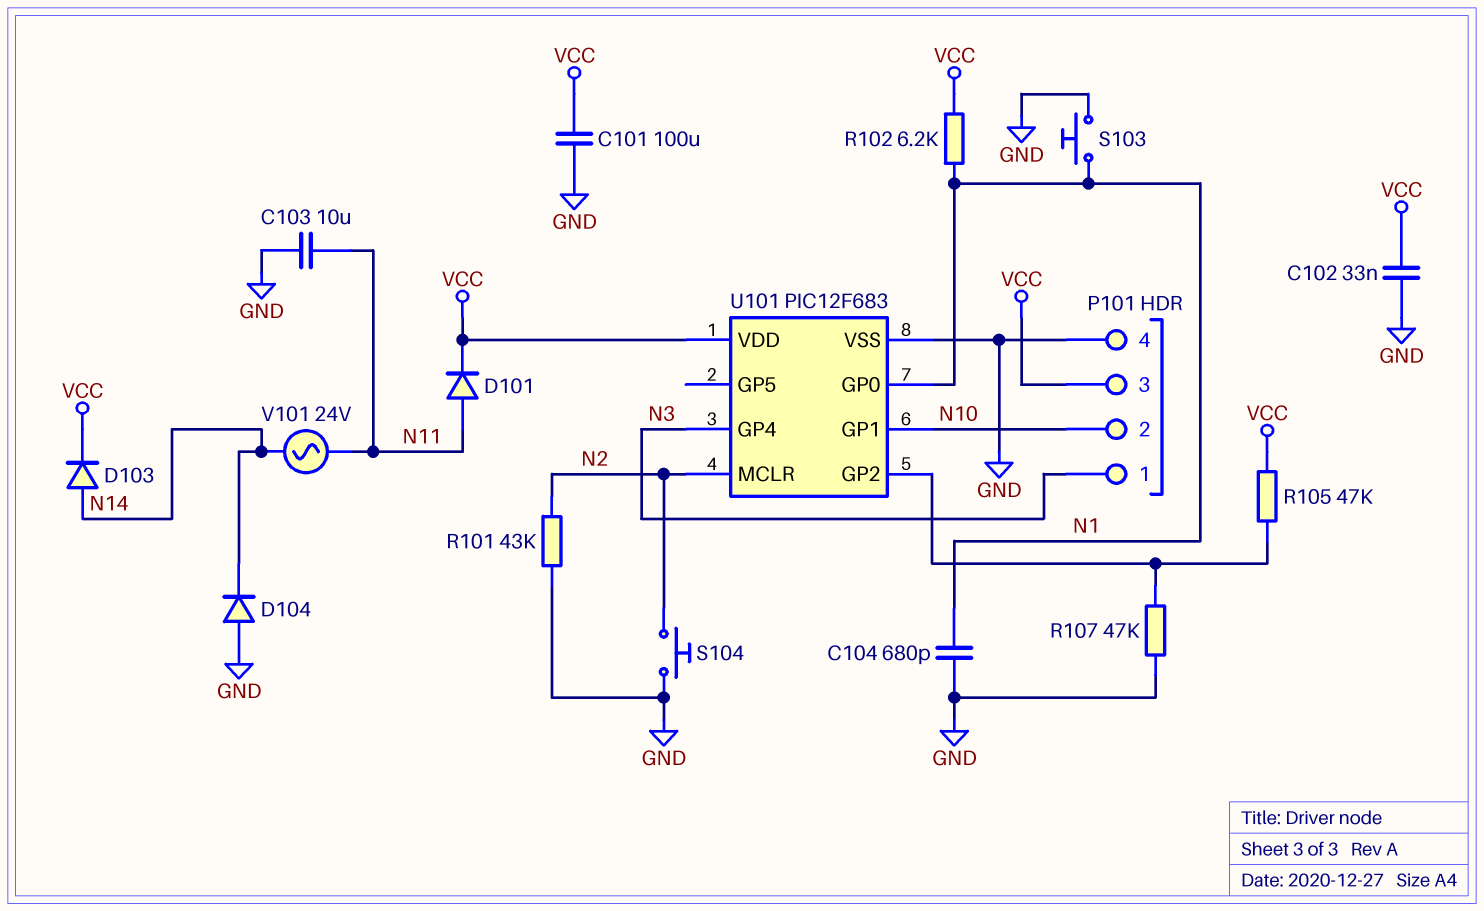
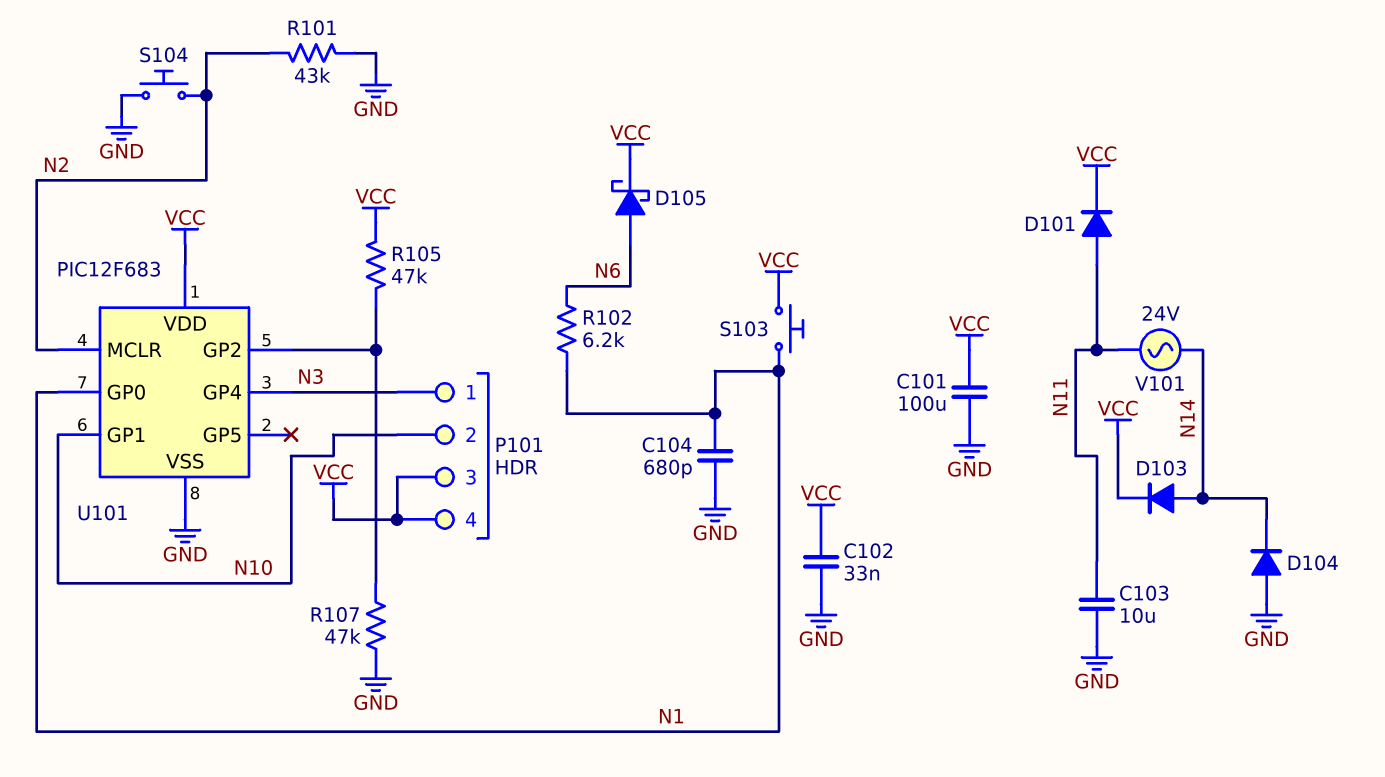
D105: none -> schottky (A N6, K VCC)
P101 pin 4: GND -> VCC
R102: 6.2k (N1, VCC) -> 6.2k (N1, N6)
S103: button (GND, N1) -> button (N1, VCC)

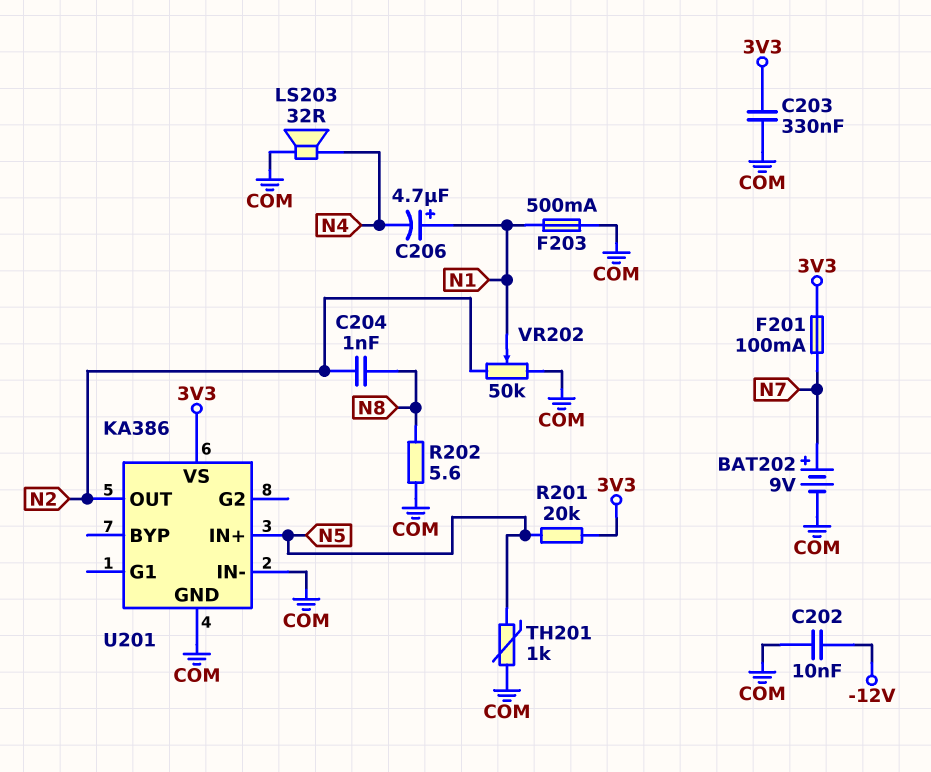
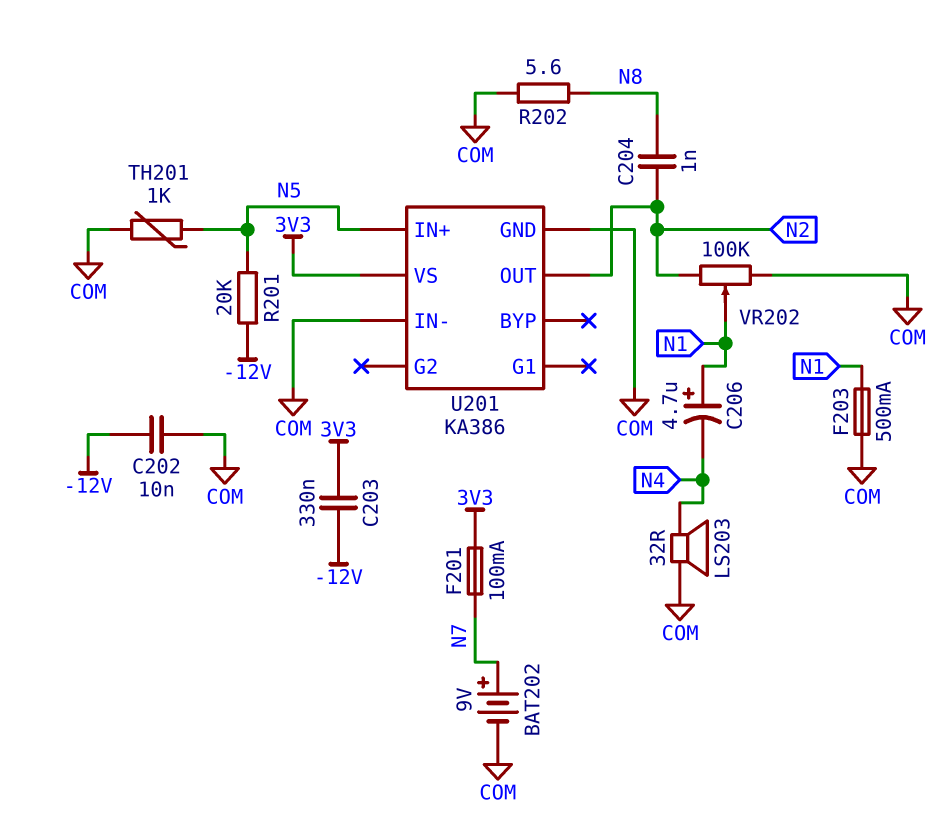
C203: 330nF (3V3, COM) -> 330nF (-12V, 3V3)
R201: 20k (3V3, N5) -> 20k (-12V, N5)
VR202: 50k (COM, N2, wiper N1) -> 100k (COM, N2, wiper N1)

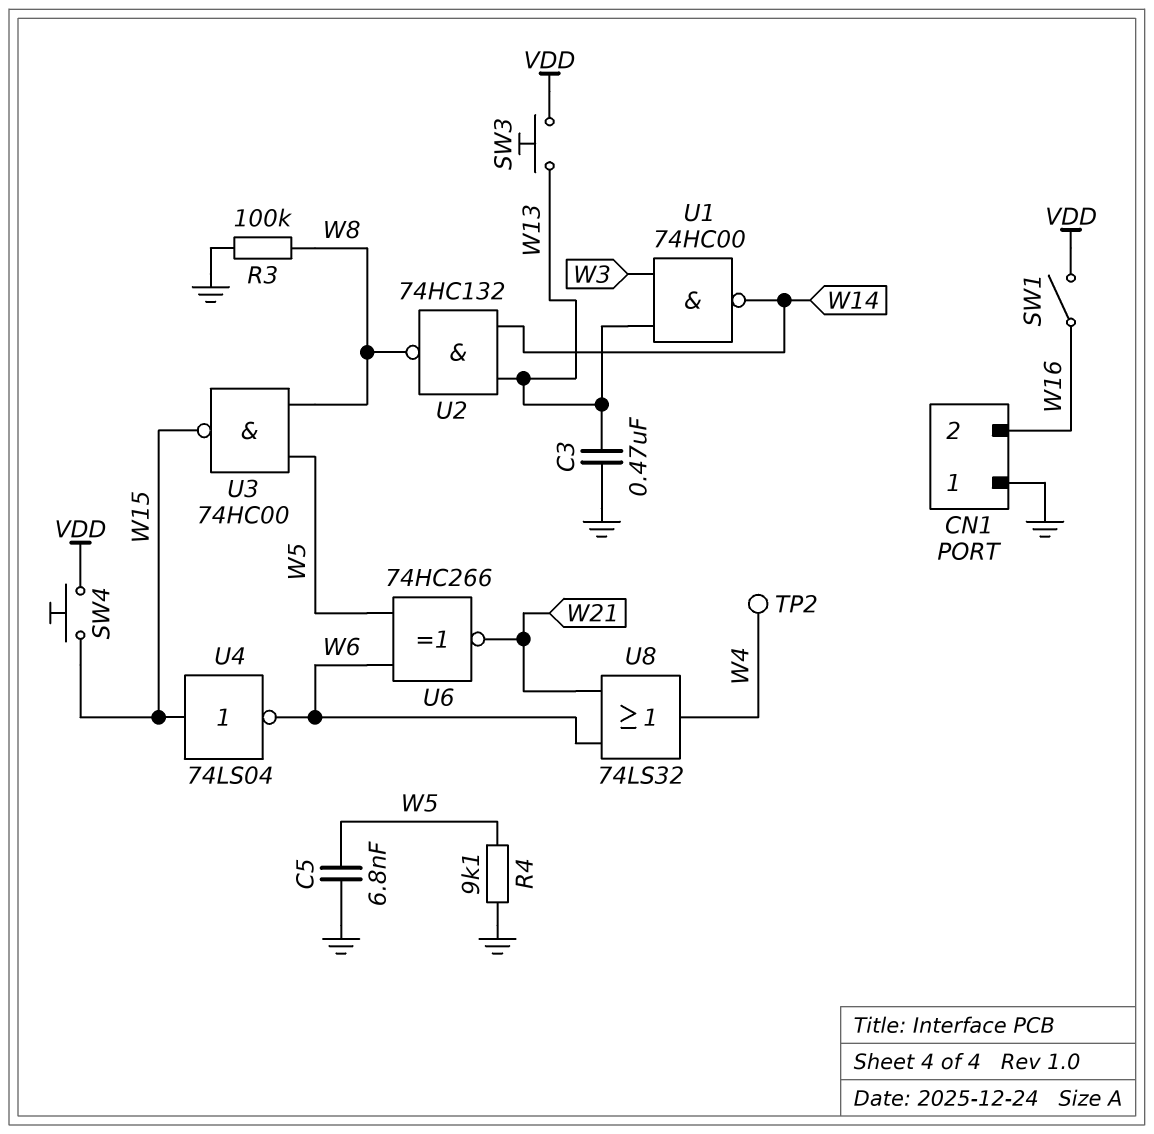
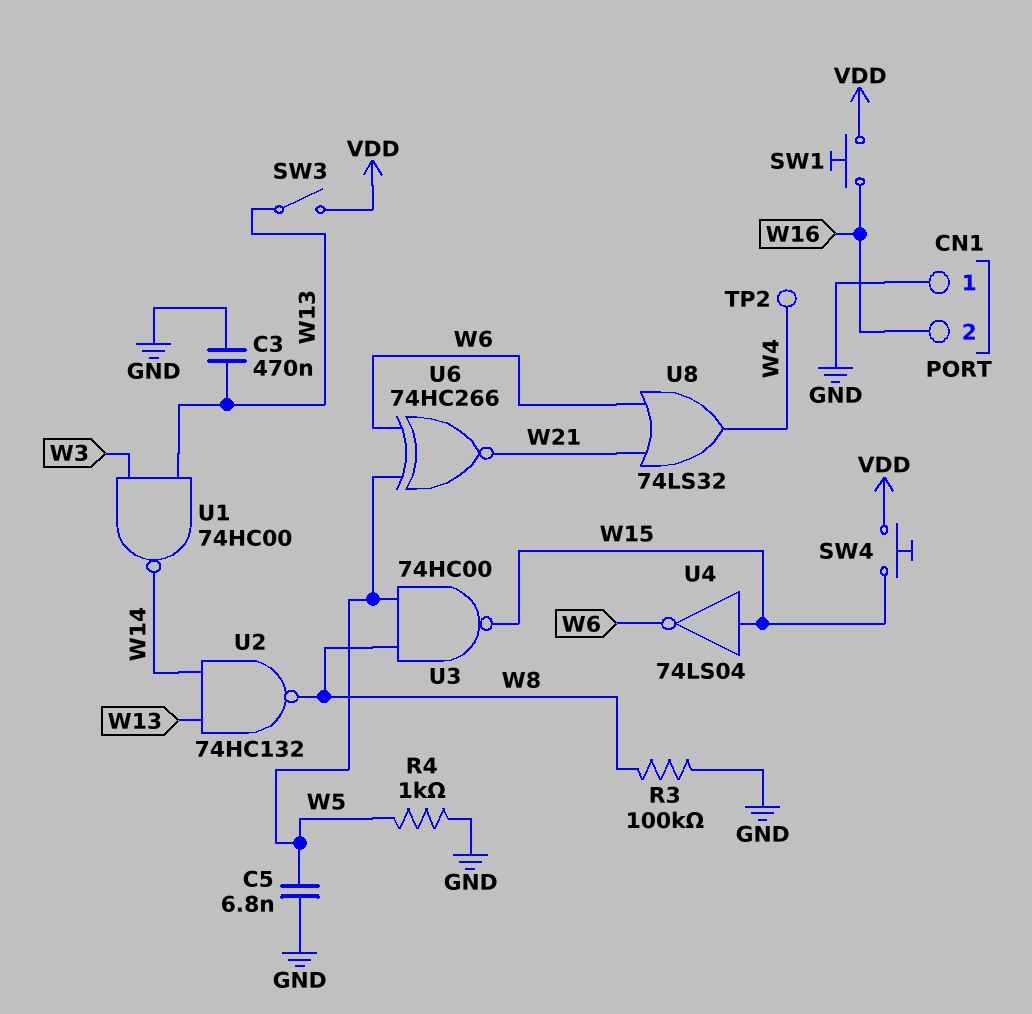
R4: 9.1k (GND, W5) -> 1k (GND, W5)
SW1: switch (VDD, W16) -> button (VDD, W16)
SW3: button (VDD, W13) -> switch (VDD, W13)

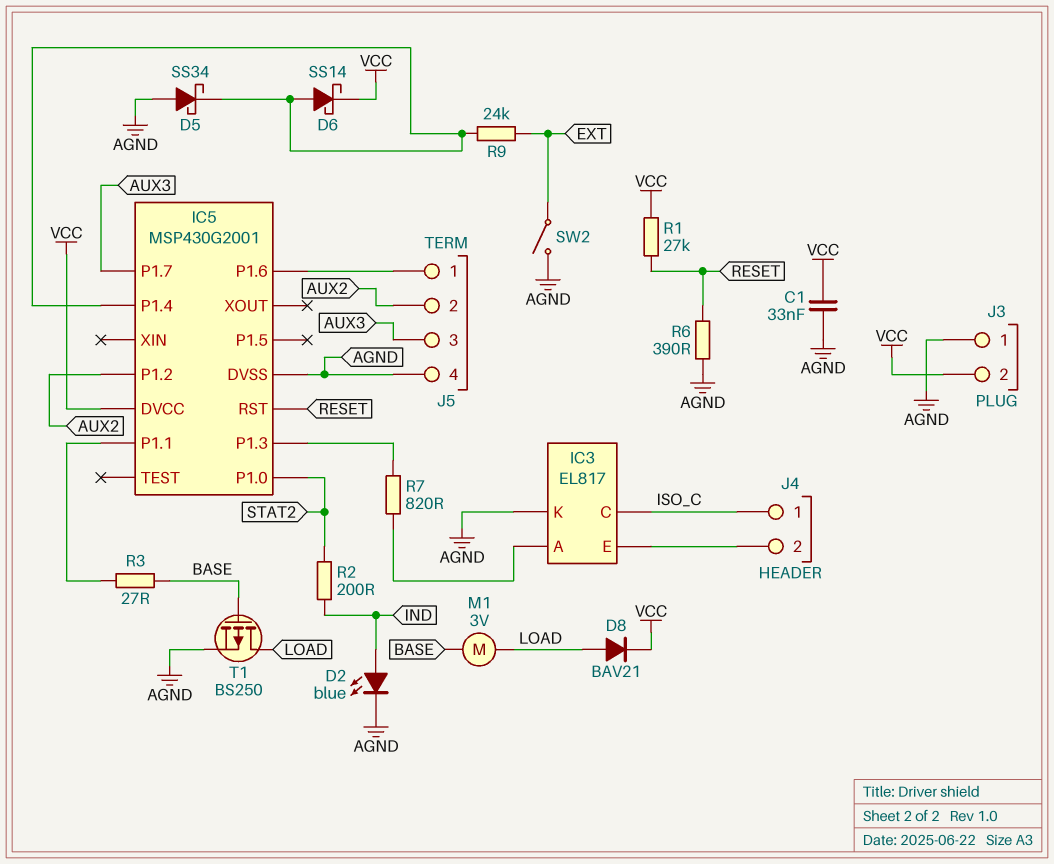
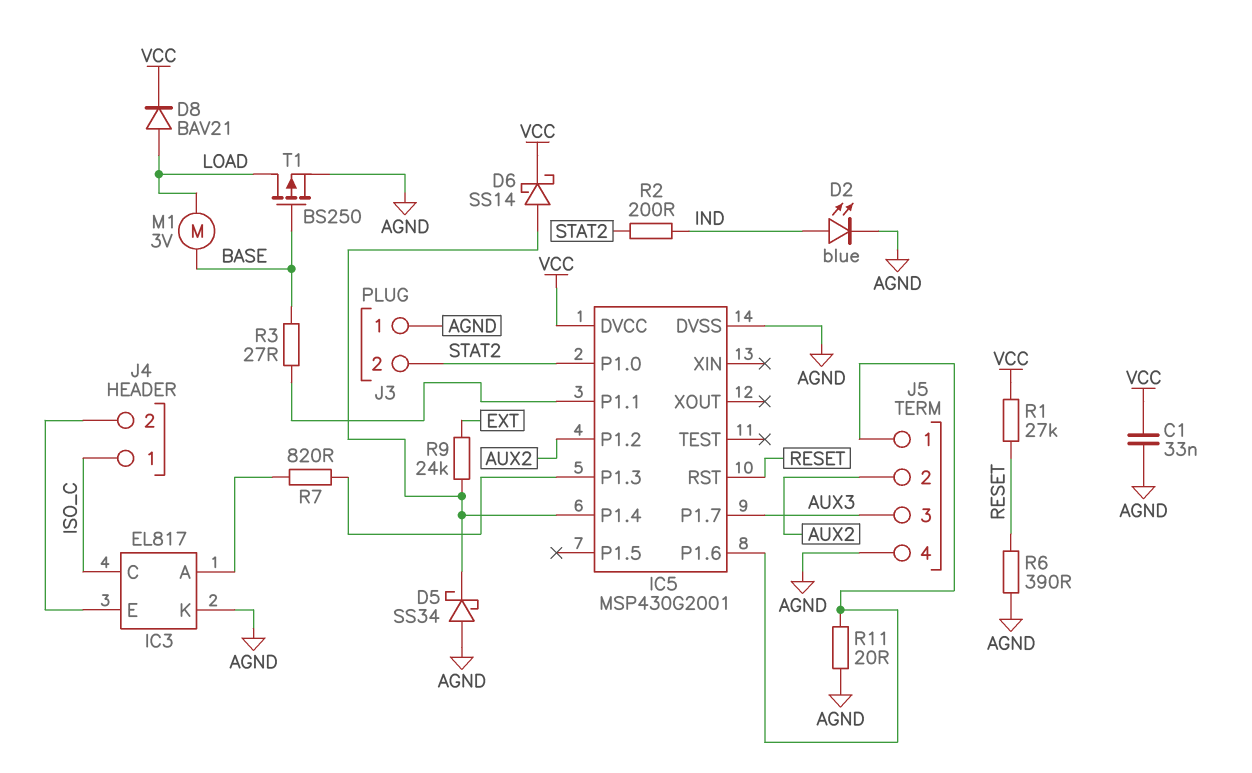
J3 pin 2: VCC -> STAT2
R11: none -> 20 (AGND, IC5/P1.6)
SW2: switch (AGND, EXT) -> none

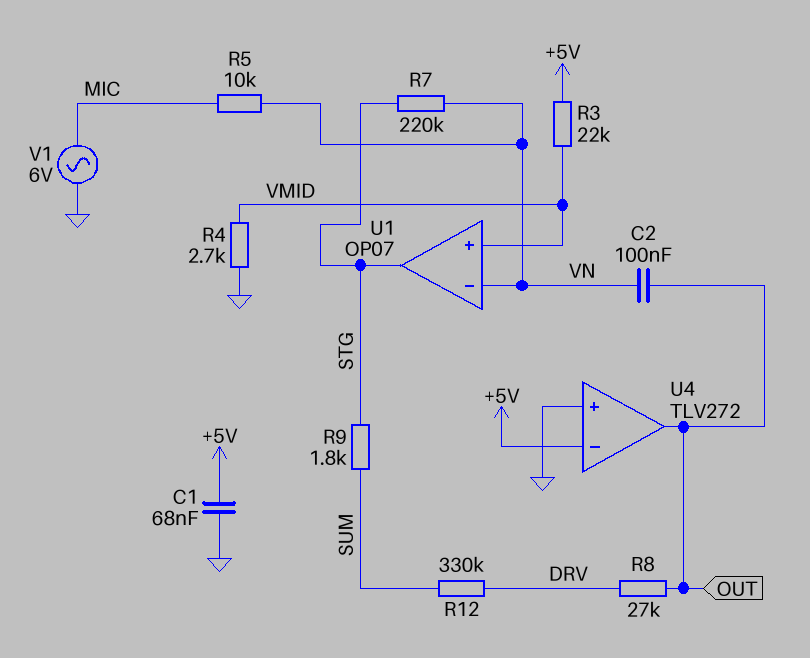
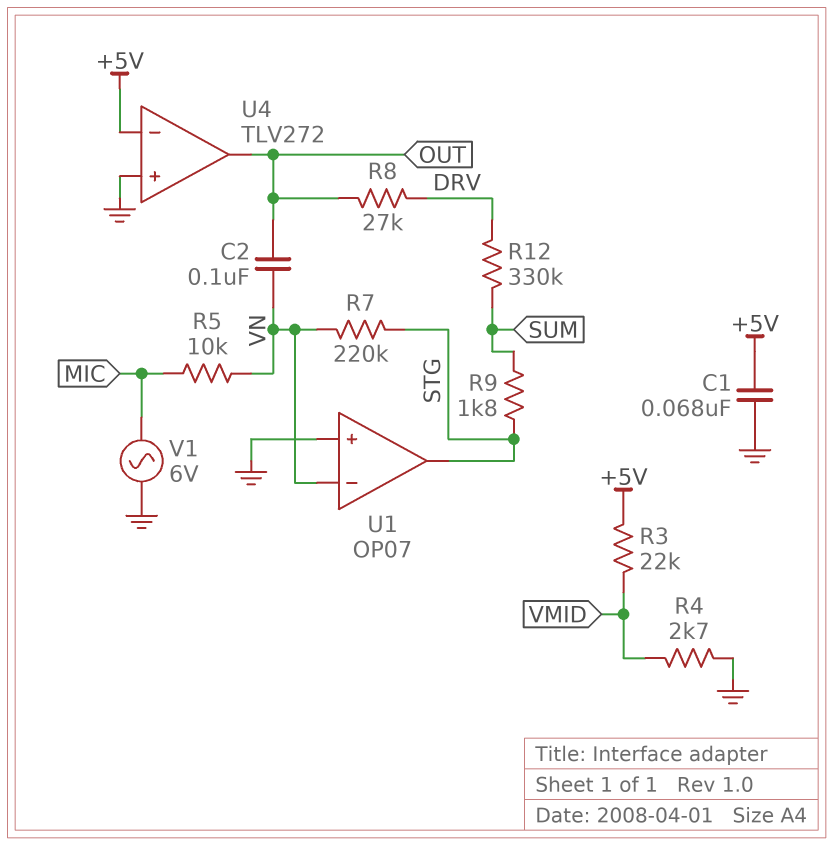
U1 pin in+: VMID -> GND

* * * * * * * * *

[WORK TASK]
Copy the records above exactly, from the first line through the line containing "R11: none -> 20 (AGND, IC5/P1.6)", and leave out the pictures.

[WORKED SOLUTION]
D105: none -> schottky (A N6, K VCC)
P101 pin 4: GND -> VCC
R102: 6.2k (N1, VCC) -> 6.2k (N1, N6)
S103: button (GND, N1) -> button (N1, VCC)

C203: 330nF (3V3, COM) -> 330nF (-12V, 3V3)
R201: 20k (3V3, N5) -> 20k (-12V, N5)
VR202: 50k (COM, N2, wiper N1) -> 100k (COM, N2, wiper N1)

R4: 9.1k (GND, W5) -> 1k (GND, W5)
SW1: switch (VDD, W16) -> button (VDD, W16)
SW3: button (VDD, W13) -> switch (VDD, W13)

J3 pin 2: VCC -> STAT2
R11: none -> 20 (AGND, IC5/P1.6)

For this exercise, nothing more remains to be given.